» RAW DATA
----

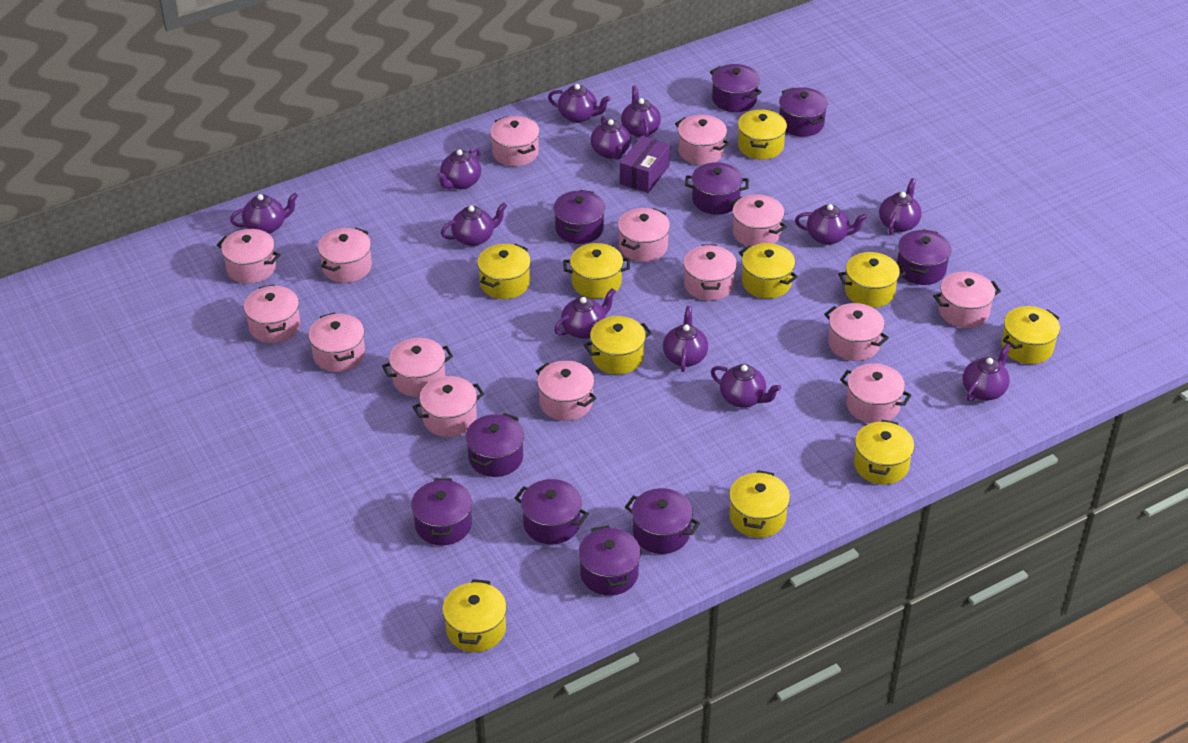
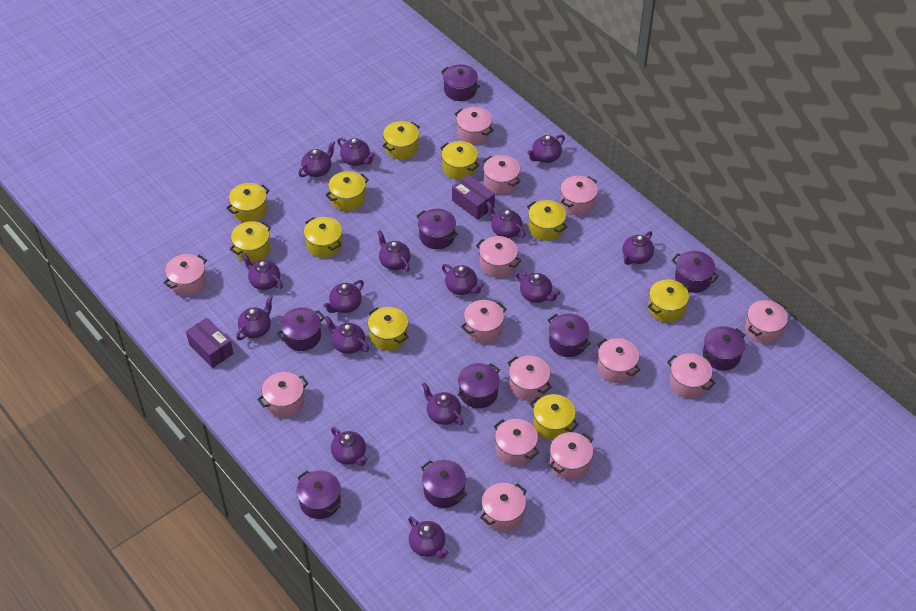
pink pot: 15 -> 14
purple box: 1 -> 2
purple pot: 10 -> 9
purple teapot: 12 -> 15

----

» PROBLEM
Output each line of the listing in which the string "purple" is found.

» TASK SOLUTION
purple box: 1 -> 2
purple pot: 10 -> 9
purple teapot: 12 -> 15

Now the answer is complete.